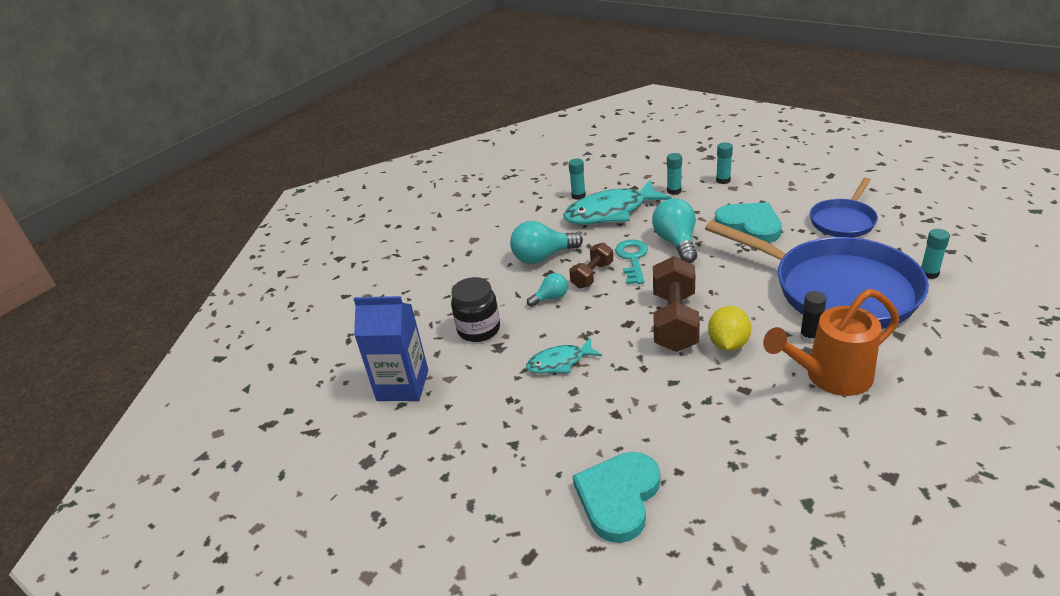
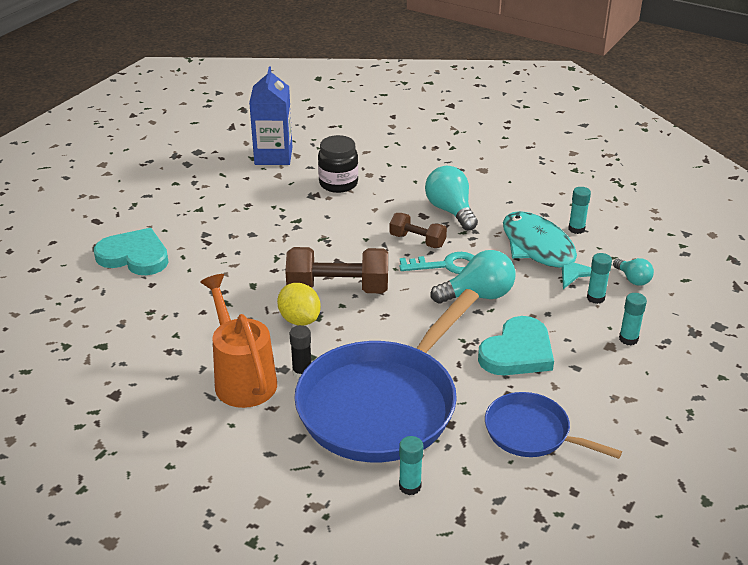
camera: 80 degrees right, 0 degrees up
turquoise fish [526,338,602,374] -> none
turquoise light bulb [527,273,568,307] -> turquoise light bulb moved to [613,258,654,286]
yellow lemon [708,306,751,351] -> yellow lemon turned 45 degrees clockwise [277,283,321,326]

(Assignment): Could you return the whole listing exactly, with every picture removed?

(Result):
camera: 80 degrees right, 0 degrees up
turquoise fish [526,338,602,374] -> none
turquoise light bulb [527,273,568,307] -> turquoise light bulb moved to [613,258,654,286]
yellow lemon [708,306,751,351] -> yellow lemon turned 45 degrees clockwise [277,283,321,326]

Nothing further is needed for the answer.